§ **BRIEF**
The lines from the top of the listing through the one containing "tan brick D5:D6" are to be retyped exactly, with no other lines.

═══ INFORMATION ═══

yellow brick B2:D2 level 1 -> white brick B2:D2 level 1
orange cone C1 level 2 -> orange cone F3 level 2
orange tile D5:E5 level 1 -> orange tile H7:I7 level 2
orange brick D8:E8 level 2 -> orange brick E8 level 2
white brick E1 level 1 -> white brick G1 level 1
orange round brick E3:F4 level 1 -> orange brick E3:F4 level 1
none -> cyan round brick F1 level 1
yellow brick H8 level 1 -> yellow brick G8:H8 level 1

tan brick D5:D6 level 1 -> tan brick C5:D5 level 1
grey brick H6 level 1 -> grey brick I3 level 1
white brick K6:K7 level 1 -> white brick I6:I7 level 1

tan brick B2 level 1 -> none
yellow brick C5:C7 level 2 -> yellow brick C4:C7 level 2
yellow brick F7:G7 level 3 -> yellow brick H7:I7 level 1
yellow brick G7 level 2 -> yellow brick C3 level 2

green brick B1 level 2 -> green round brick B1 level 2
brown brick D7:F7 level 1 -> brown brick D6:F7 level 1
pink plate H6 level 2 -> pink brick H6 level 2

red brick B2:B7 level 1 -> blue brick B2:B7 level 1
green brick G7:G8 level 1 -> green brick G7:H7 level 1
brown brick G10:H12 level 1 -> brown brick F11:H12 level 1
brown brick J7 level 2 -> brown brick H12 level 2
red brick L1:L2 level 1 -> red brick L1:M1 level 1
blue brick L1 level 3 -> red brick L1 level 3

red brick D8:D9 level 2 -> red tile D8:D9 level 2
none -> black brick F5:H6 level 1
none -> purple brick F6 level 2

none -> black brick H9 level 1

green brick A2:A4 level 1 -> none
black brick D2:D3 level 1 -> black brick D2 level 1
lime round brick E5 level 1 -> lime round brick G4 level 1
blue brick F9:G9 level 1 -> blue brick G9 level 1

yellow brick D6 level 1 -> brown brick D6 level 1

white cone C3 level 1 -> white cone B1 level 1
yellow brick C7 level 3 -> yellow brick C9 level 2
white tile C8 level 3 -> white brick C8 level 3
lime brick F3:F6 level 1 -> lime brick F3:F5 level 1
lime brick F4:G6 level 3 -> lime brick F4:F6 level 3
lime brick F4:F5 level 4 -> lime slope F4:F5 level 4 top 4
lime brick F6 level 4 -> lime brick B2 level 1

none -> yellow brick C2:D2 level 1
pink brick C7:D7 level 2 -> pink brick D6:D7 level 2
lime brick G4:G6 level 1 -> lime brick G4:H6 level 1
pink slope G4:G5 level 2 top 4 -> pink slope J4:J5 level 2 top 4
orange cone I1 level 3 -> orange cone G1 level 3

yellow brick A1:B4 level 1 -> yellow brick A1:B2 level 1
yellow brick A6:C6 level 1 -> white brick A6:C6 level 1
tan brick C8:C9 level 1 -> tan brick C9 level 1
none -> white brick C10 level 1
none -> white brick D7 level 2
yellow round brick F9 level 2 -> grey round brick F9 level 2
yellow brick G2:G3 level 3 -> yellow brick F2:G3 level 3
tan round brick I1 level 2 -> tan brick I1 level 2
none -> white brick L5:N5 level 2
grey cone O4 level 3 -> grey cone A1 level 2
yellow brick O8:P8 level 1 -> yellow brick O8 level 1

═══

§ **ANSWER FOR THIS EXERCISE**
yellow brick B2:D2 level 1 -> white brick B2:D2 level 1
orange cone C1 level 2 -> orange cone F3 level 2
orange tile D5:E5 level 1 -> orange tile H7:I7 level 2
orange brick D8:E8 level 2 -> orange brick E8 level 2
white brick E1 level 1 -> white brick G1 level 1
orange round brick E3:F4 level 1 -> orange brick E3:F4 level 1
none -> cyan round brick F1 level 1
yellow brick H8 level 1 -> yellow brick G8:H8 level 1

tan brick D5:D6 level 1 -> tan brick C5:D5 level 1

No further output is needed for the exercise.